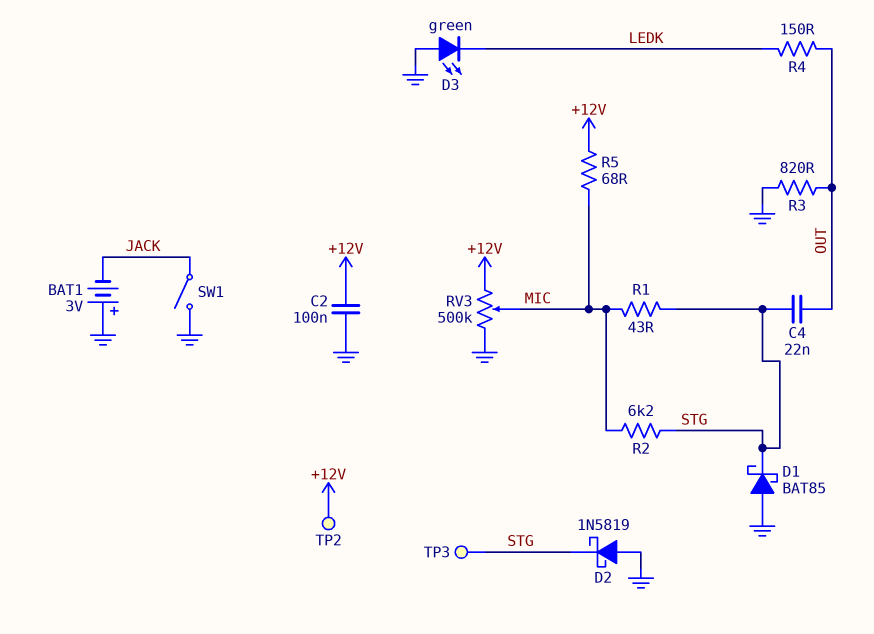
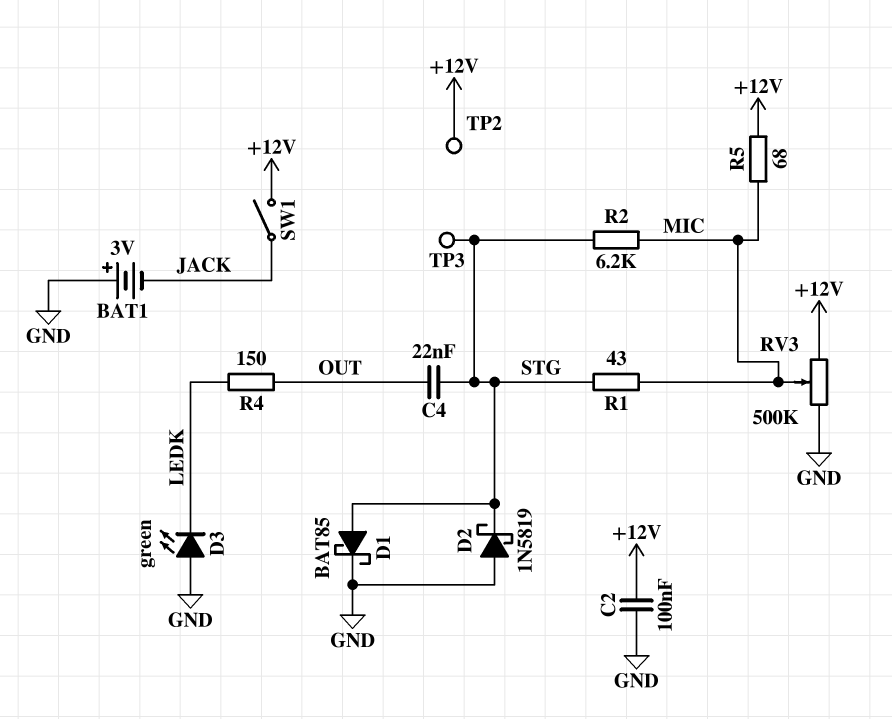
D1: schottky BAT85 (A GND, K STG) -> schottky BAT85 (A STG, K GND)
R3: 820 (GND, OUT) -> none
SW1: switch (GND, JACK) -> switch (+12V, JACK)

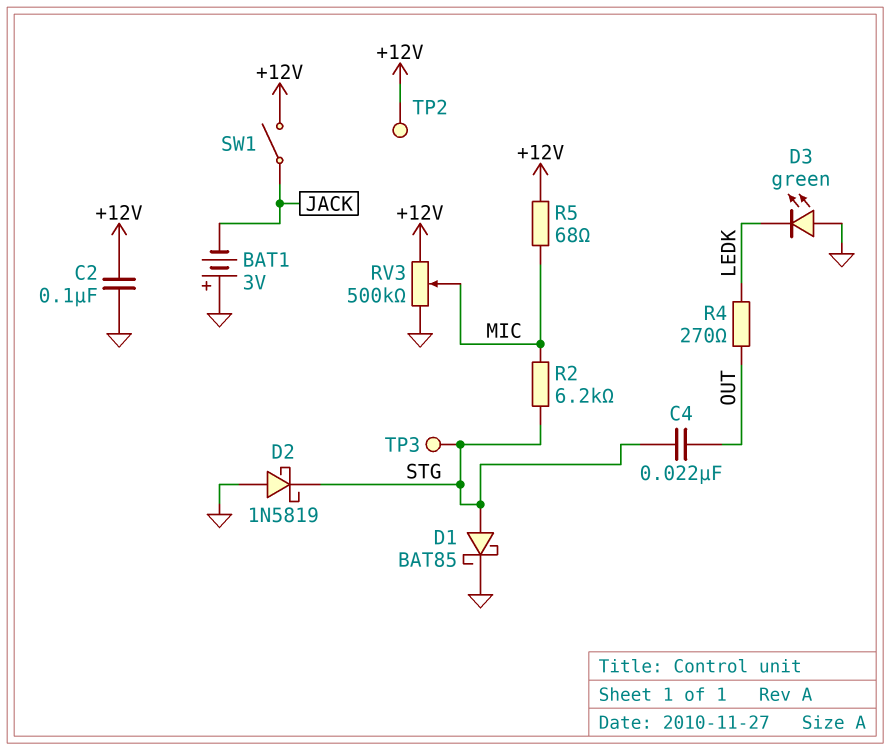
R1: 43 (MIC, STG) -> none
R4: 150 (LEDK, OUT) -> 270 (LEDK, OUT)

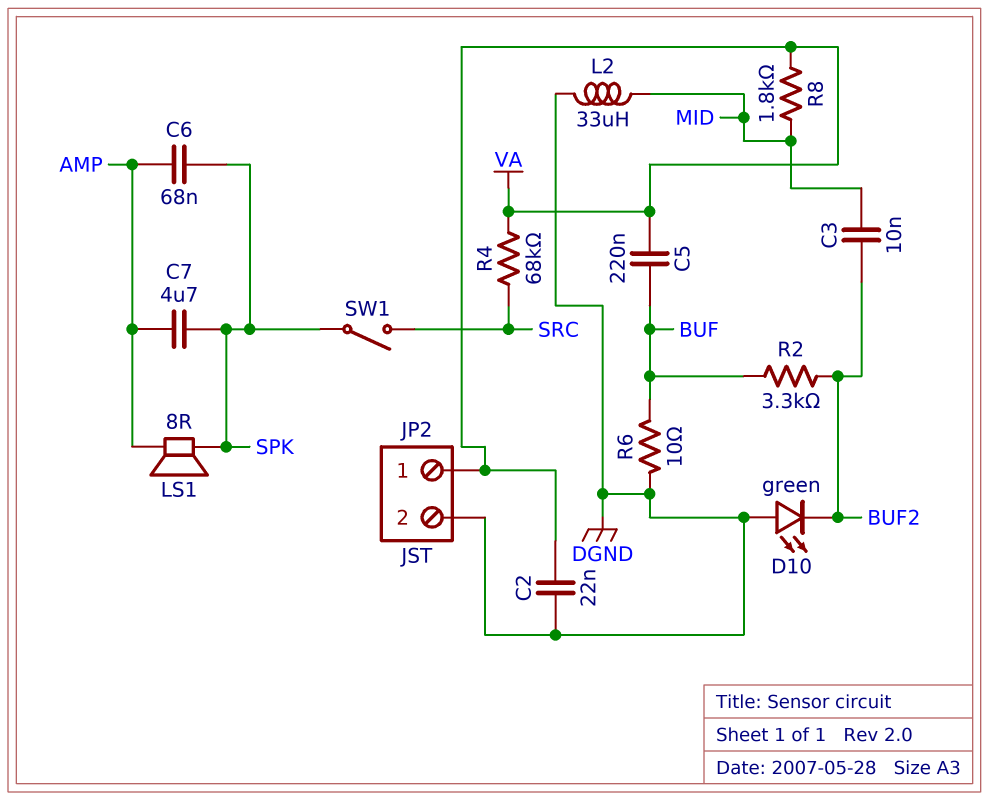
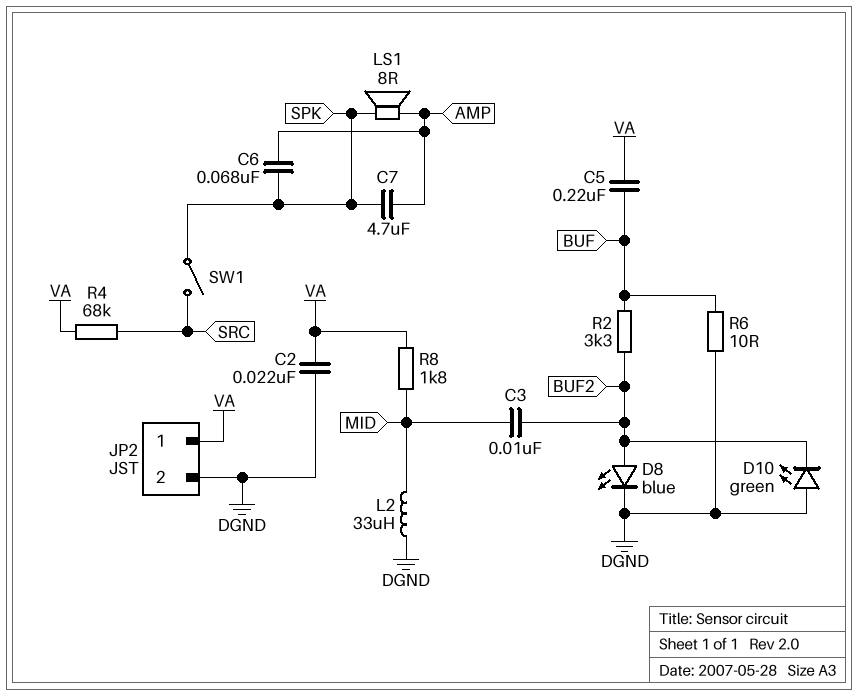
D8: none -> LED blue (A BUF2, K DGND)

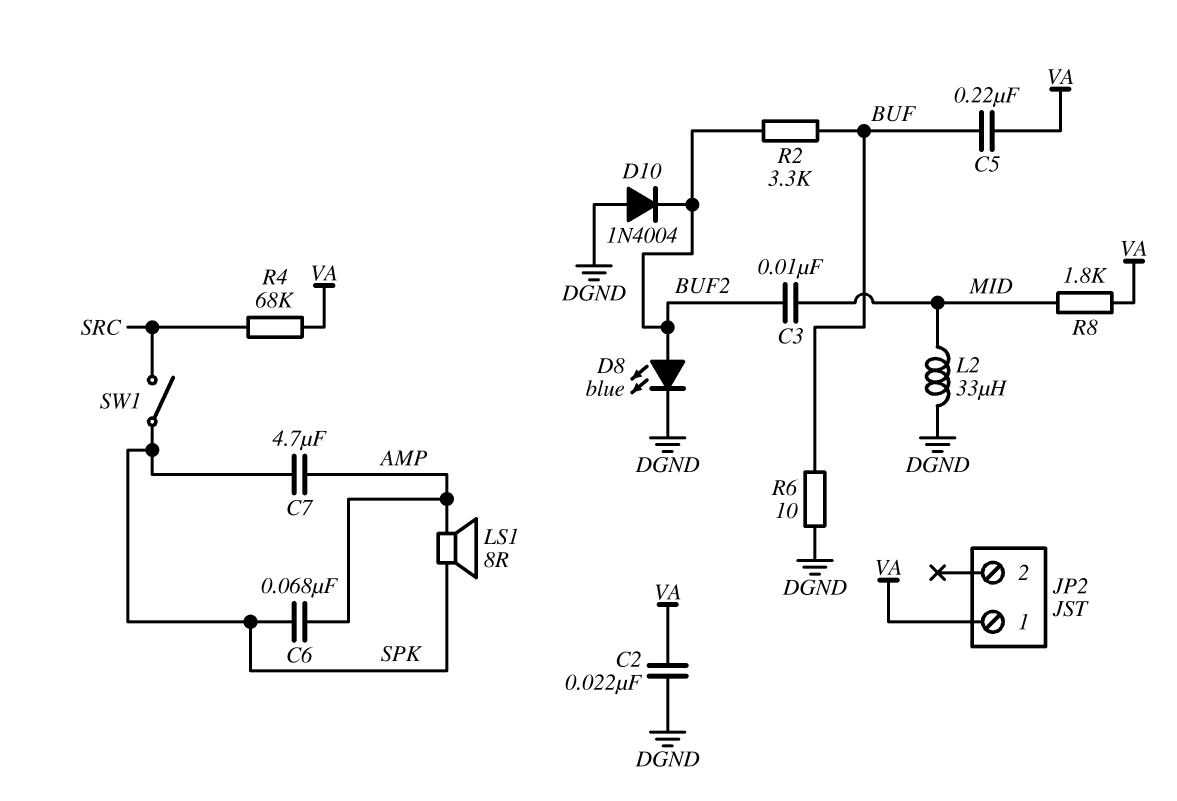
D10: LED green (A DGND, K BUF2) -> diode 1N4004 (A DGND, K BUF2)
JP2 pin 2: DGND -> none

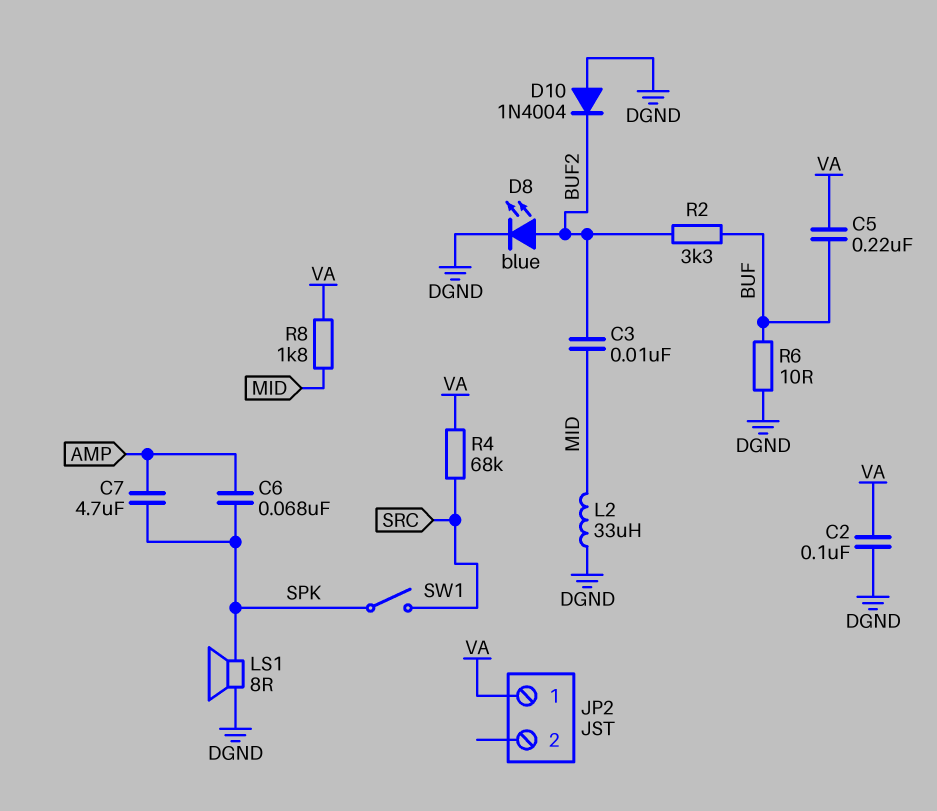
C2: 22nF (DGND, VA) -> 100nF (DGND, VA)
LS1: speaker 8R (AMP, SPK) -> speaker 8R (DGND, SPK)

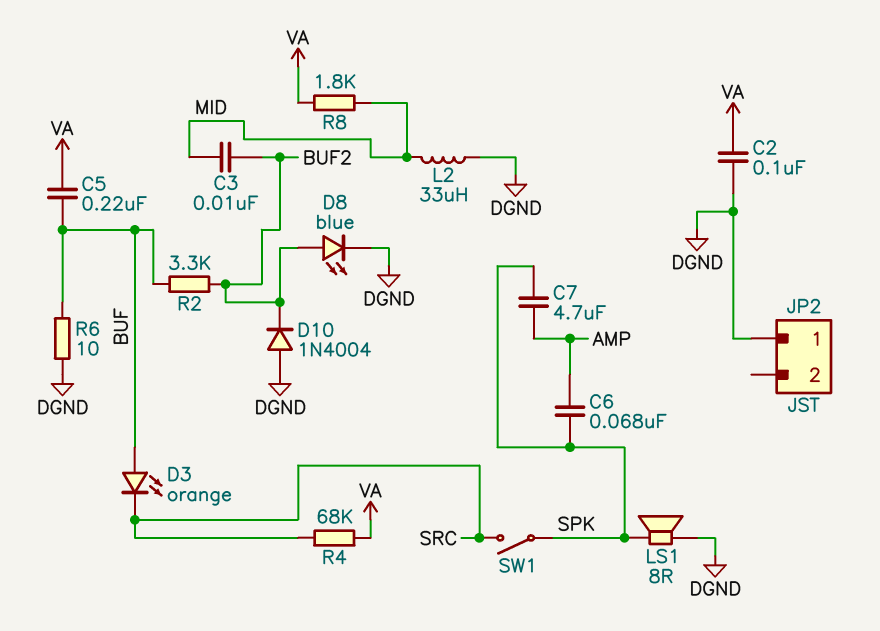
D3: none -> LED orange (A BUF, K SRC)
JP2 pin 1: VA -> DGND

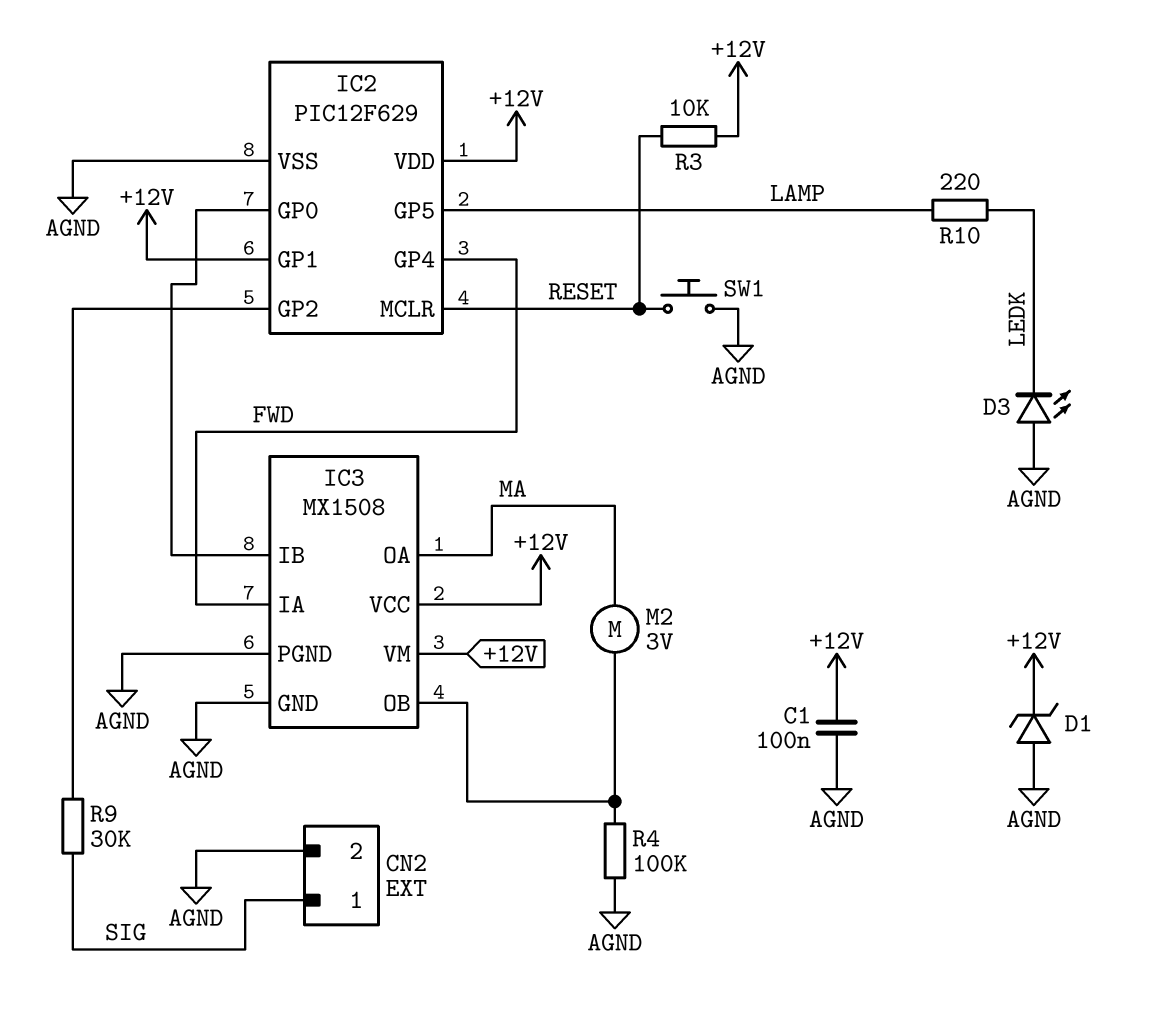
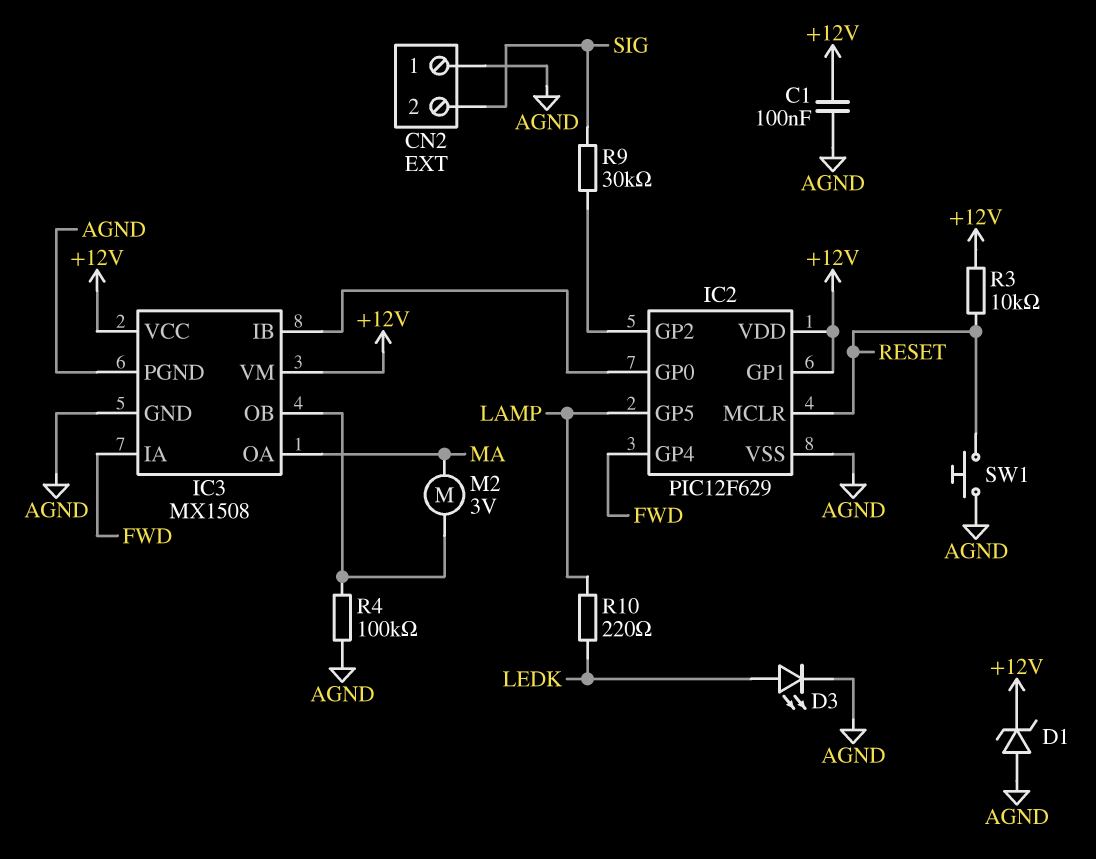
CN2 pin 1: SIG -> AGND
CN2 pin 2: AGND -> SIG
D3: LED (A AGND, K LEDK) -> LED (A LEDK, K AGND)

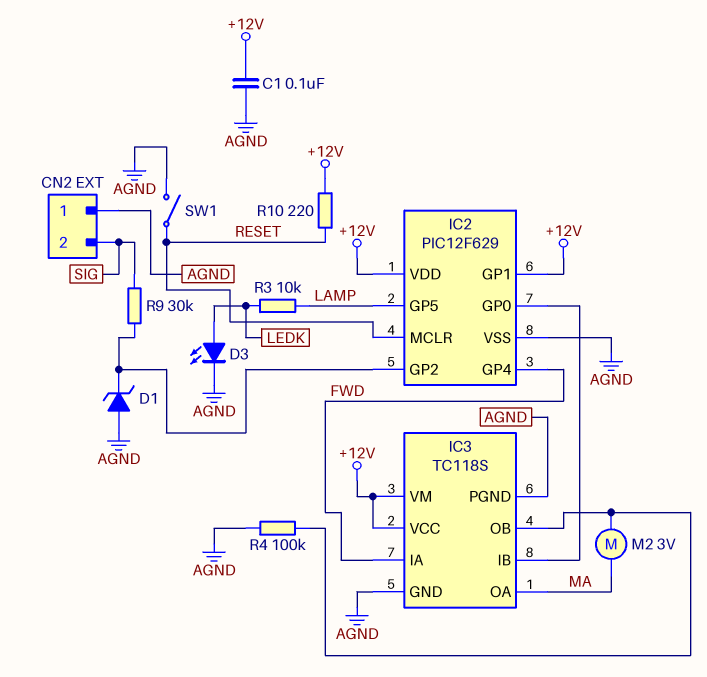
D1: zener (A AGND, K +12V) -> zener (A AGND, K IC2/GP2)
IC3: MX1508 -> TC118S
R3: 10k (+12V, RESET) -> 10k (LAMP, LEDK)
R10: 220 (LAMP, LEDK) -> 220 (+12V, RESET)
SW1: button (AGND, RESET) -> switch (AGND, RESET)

> **How to complete this task**
Pull every line with "LEDK" from the records.

> **Exercise output**
R4: 150 (LEDK, OUT) -> 270 (LEDK, OUT)
D3: LED (A AGND, K LEDK) -> LED (A LEDK, K AGND)
R3: 10k (+12V, RESET) -> 10k (LAMP, LEDK)
R10: 220 (LAMP, LEDK) -> 220 (+12V, RESET)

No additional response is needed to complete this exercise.